* _What the exercise asks_: Print all of the data exactly, with no line missing.

* _Exercise data_:
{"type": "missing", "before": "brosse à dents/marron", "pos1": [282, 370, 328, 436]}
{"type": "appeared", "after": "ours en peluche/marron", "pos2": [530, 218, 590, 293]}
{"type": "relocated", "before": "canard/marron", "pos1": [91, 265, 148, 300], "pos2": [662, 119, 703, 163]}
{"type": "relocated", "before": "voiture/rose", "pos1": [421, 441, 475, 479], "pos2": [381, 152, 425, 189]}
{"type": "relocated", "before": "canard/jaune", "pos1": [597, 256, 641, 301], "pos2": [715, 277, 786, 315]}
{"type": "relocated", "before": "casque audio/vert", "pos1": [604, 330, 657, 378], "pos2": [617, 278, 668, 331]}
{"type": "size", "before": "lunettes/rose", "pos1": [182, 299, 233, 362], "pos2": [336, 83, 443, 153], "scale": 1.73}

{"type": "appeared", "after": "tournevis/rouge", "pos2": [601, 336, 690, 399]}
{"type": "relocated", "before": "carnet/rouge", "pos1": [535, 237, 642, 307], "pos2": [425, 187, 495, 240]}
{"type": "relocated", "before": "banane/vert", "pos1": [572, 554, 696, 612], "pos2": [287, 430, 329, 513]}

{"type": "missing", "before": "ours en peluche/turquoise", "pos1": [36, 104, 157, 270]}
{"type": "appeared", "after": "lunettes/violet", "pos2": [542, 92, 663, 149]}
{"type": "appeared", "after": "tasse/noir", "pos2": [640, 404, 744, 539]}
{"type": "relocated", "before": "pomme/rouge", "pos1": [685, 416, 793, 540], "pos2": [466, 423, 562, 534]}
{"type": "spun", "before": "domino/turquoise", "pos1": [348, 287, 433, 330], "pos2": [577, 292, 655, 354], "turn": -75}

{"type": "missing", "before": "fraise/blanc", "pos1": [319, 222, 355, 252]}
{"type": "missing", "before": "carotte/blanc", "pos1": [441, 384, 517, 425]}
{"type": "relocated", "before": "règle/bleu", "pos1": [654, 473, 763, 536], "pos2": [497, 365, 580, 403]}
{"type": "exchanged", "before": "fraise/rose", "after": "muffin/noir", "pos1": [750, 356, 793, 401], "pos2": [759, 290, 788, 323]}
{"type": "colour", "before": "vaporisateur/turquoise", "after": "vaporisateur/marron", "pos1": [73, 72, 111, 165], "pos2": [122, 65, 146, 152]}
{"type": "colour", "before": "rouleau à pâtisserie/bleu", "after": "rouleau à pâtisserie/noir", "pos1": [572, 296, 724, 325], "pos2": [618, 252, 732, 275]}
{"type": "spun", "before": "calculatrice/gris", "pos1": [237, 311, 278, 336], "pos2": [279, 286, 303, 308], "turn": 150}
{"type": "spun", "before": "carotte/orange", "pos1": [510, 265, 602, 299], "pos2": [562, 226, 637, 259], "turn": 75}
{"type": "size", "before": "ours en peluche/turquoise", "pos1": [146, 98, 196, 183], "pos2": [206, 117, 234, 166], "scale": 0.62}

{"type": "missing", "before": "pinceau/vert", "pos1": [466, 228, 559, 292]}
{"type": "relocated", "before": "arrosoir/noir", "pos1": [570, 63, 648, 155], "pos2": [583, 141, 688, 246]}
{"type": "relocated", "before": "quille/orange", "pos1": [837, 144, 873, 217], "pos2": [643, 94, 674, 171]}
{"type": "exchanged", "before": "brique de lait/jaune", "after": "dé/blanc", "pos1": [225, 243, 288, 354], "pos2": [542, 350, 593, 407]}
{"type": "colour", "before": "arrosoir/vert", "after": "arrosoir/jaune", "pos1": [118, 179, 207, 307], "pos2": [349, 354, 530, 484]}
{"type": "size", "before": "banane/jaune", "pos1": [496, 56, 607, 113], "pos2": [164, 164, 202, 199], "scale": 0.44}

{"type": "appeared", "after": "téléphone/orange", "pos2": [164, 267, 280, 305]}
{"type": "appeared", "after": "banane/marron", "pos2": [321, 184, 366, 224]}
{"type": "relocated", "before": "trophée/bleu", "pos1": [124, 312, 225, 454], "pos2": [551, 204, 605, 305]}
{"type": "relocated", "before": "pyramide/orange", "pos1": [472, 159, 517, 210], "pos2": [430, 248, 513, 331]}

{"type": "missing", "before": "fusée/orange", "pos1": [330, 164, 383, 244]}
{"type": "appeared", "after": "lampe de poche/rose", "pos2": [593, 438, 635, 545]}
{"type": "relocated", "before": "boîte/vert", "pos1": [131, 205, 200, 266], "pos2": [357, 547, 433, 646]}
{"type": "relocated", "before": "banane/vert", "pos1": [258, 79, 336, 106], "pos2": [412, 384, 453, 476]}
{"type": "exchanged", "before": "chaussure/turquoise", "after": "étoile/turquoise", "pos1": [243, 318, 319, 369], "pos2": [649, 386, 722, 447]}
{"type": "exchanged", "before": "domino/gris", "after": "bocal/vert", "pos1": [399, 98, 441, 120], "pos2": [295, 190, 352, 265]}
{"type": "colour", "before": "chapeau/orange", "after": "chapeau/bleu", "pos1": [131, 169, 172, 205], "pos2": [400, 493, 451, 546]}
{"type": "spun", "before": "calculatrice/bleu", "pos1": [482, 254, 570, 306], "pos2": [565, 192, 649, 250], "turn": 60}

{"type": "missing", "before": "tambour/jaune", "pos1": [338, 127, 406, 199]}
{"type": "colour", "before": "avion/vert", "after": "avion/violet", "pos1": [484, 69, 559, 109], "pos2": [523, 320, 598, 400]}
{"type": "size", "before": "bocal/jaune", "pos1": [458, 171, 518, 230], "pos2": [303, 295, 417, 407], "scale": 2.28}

* _Response to this exercise_:
{"type": "missing", "before": "brosse à dents/marron", "pos1": [282, 370, 328, 436]}
{"type": "appeared", "after": "ours en peluche/marron", "pos2": [530, 218, 590, 293]}
{"type": "relocated", "before": "canard/marron", "pos1": [91, 265, 148, 300], "pos2": [662, 119, 703, 163]}
{"type": "relocated", "before": "voiture/rose", "pos1": [421, 441, 475, 479], "pos2": [381, 152, 425, 189]}
{"type": "relocated", "before": "canard/jaune", "pos1": [597, 256, 641, 301], "pos2": [715, 277, 786, 315]}
{"type": "relocated", "before": "casque audio/vert", "pos1": [604, 330, 657, 378], "pos2": [617, 278, 668, 331]}
{"type": "size", "before": "lunettes/rose", "pos1": [182, 299, 233, 362], "pos2": [336, 83, 443, 153], "scale": 1.73}

{"type": "appeared", "after": "tournevis/rouge", "pos2": [601, 336, 690, 399]}
{"type": "relocated", "before": "carnet/rouge", "pos1": [535, 237, 642, 307], "pos2": [425, 187, 495, 240]}
{"type": "relocated", "before": "banane/vert", "pos1": [572, 554, 696, 612], "pos2": [287, 430, 329, 513]}

{"type": "missing", "before": "ours en peluche/turquoise", "pos1": [36, 104, 157, 270]}
{"type": "appeared", "after": "lunettes/violet", "pos2": [542, 92, 663, 149]}
{"type": "appeared", "after": "tasse/noir", "pos2": [640, 404, 744, 539]}
{"type": "relocated", "before": "pomme/rouge", "pos1": [685, 416, 793, 540], "pos2": [466, 423, 562, 534]}
{"type": "spun", "before": "domino/turquoise", "pos1": [348, 287, 433, 330], "pos2": [577, 292, 655, 354], "turn": -75}

{"type": "missing", "before": "fraise/blanc", "pos1": [319, 222, 355, 252]}
{"type": "missing", "before": "carotte/blanc", "pos1": [441, 384, 517, 425]}
{"type": "relocated", "before": "règle/bleu", "pos1": [654, 473, 763, 536], "pos2": [497, 365, 580, 403]}
{"type": "exchanged", "before": "fraise/rose", "after": "muffin/noir", "pos1": [750, 356, 793, 401], "pos2": [759, 290, 788, 323]}
{"type": "colour", "before": "vaporisateur/turquoise", "after": "vaporisateur/marron", "pos1": [73, 72, 111, 165], "pos2": [122, 65, 146, 152]}
{"type": "colour", "before": "rouleau à pâtisserie/bleu", "after": "rouleau à pâtisserie/noir", "pos1": [572, 296, 724, 325], "pos2": [618, 252, 732, 275]}
{"type": "spun", "before": "calculatrice/gris", "pos1": [237, 311, 278, 336], "pos2": [279, 286, 303, 308], "turn": 150}
{"type": "spun", "before": "carotte/orange", "pos1": [510, 265, 602, 299], "pos2": [562, 226, 637, 259], "turn": 75}
{"type": "size", "before": "ours en peluche/turquoise", "pos1": [146, 98, 196, 183], "pos2": [206, 117, 234, 166], "scale": 0.62}

{"type": "missing", "before": "pinceau/vert", "pos1": [466, 228, 559, 292]}
{"type": "relocated", "before": "arrosoir/noir", "pos1": [570, 63, 648, 155], "pos2": [583, 141, 688, 246]}
{"type": "relocated", "before": "quille/orange", "pos1": [837, 144, 873, 217], "pos2": [643, 94, 674, 171]}
{"type": "exchanged", "before": "brique de lait/jaune", "after": "dé/blanc", "pos1": [225, 243, 288, 354], "pos2": [542, 350, 593, 407]}
{"type": "colour", "before": "arrosoir/vert", "after": "arrosoir/jaune", "pos1": [118, 179, 207, 307], "pos2": [349, 354, 530, 484]}
{"type": "size", "before": "banane/jaune", "pos1": [496, 56, 607, 113], "pos2": [164, 164, 202, 199], "scale": 0.44}

{"type": "appeared", "after": "téléphone/orange", "pos2": [164, 267, 280, 305]}
{"type": "appeared", "after": "banane/marron", "pos2": [321, 184, 366, 224]}
{"type": "relocated", "before": "trophée/bleu", "pos1": [124, 312, 225, 454], "pos2": [551, 204, 605, 305]}
{"type": "relocated", "before": "pyramide/orange", "pos1": [472, 159, 517, 210], "pos2": [430, 248, 513, 331]}

{"type": "missing", "before": "fusée/orange", "pos1": [330, 164, 383, 244]}
{"type": "appeared", "after": "lampe de poche/rose", "pos2": [593, 438, 635, 545]}
{"type": "relocated", "before": "boîte/vert", "pos1": [131, 205, 200, 266], "pos2": [357, 547, 433, 646]}
{"type": "relocated", "before": "banane/vert", "pos1": [258, 79, 336, 106], "pos2": [412, 384, 453, 476]}
{"type": "exchanged", "before": "chaussure/turquoise", "after": "étoile/turquoise", "pos1": [243, 318, 319, 369], "pos2": [649, 386, 722, 447]}
{"type": "exchanged", "before": "domino/gris", "after": "bocal/vert", "pos1": [399, 98, 441, 120], "pos2": [295, 190, 352, 265]}
{"type": "colour", "before": "chapeau/orange", "after": "chapeau/bleu", "pos1": [131, 169, 172, 205], "pos2": [400, 493, 451, 546]}
{"type": "spun", "before": "calculatrice/bleu", "pos1": [482, 254, 570, 306], "pos2": [565, 192, 649, 250], "turn": 60}

{"type": "missing", "before": "tambour/jaune", "pos1": [338, 127, 406, 199]}
{"type": "colour", "before": "avion/vert", "after": "avion/violet", "pos1": [484, 69, 559, 109], "pos2": [523, 320, 598, 400]}
{"type": "size", "before": "bocal/jaune", "pos1": [458, 171, 518, 230], "pos2": [303, 295, 417, 407], "scale": 2.28}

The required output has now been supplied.